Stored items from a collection
┄┄┄┄┄┄┄┄┄┄

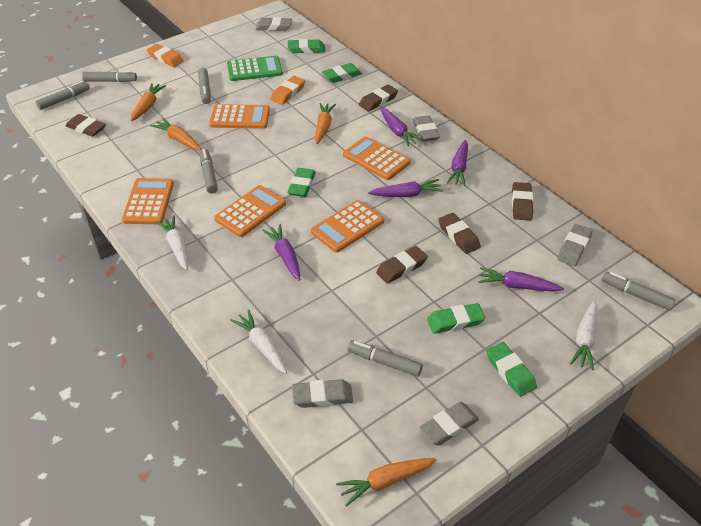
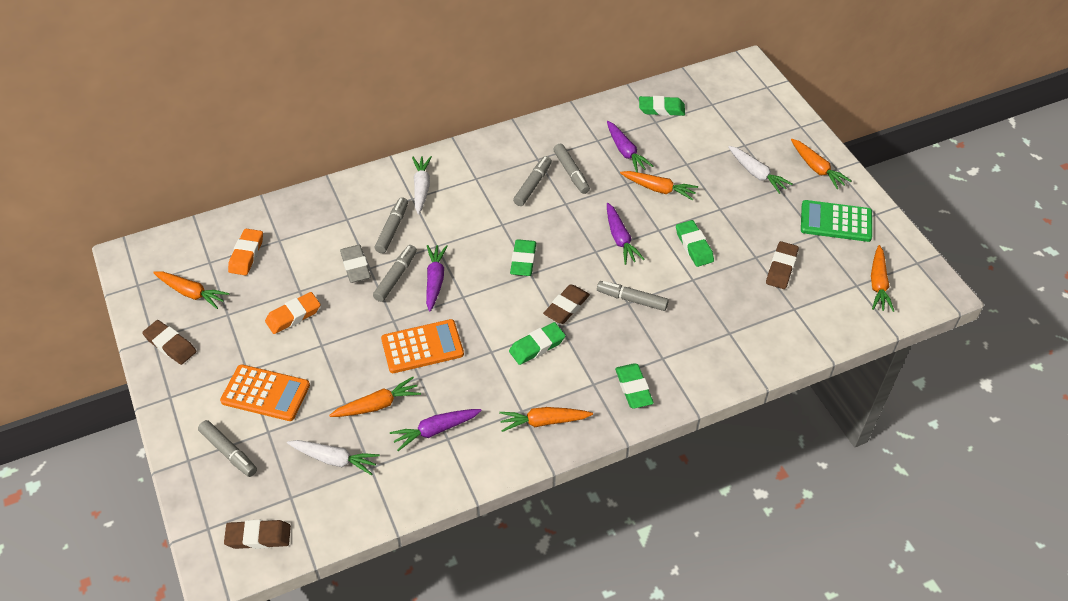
brown eraser: [65,114,106,137] [359,84,398,112] [376,246,428,284] [438,213,481,254] [512,182,533,221] = 5 -> [142,320,197,365] [224,520,291,549] [543,284,590,324] [766,241,799,289] = 4
grey eraser: [256,17,292,31] [292,379,353,408] [413,116,440,141] [419,402,479,446] [557,224,593,266] = 5 -> [340,245,371,283] = 1
orange calculator: [122,178,174,224] [209,104,270,129] [214,185,286,237] [311,200,384,253] [343,136,410,180] = 5 -> [220,364,310,421] [381,319,464,373] = 2
orange carrot: [130,83,166,121] [150,118,201,150] [315,103,336,144] [336,458,436,507] = 4 -> [153,271,229,309] [329,377,421,417] [499,407,593,432] [620,171,698,201] [791,139,851,189] [871,245,894,312] = 6
purple carrot: [262,224,300,281] [368,179,443,197] [380,107,423,146] [447,140,468,186] [478,267,564,292] = 5 -> [390,409,482,451] [426,245,448,312] [607,121,653,172] [607,203,645,265] = 4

┄┄┄┄┄┄┄┄┄┄

What is needed »
Copy each entry exactly as written. Images should not appear in the copy.

Task solution »
brown eraser: [65,114,106,137] [359,84,398,112] [376,246,428,284] [438,213,481,254] [512,182,533,221] = 5 -> [142,320,197,365] [224,520,291,549] [543,284,590,324] [766,241,799,289] = 4
grey eraser: [256,17,292,31] [292,379,353,408] [413,116,440,141] [419,402,479,446] [557,224,593,266] = 5 -> [340,245,371,283] = 1
orange calculator: [122,178,174,224] [209,104,270,129] [214,185,286,237] [311,200,384,253] [343,136,410,180] = 5 -> [220,364,310,421] [381,319,464,373] = 2
orange carrot: [130,83,166,121] [150,118,201,150] [315,103,336,144] [336,458,436,507] = 4 -> [153,271,229,309] [329,377,421,417] [499,407,593,432] [620,171,698,201] [791,139,851,189] [871,245,894,312] = 6
purple carrot: [262,224,300,281] [368,179,443,197] [380,107,423,146] [447,140,468,186] [478,267,564,292] = 5 -> [390,409,482,451] [426,245,448,312] [607,121,653,172] [607,203,645,265] = 4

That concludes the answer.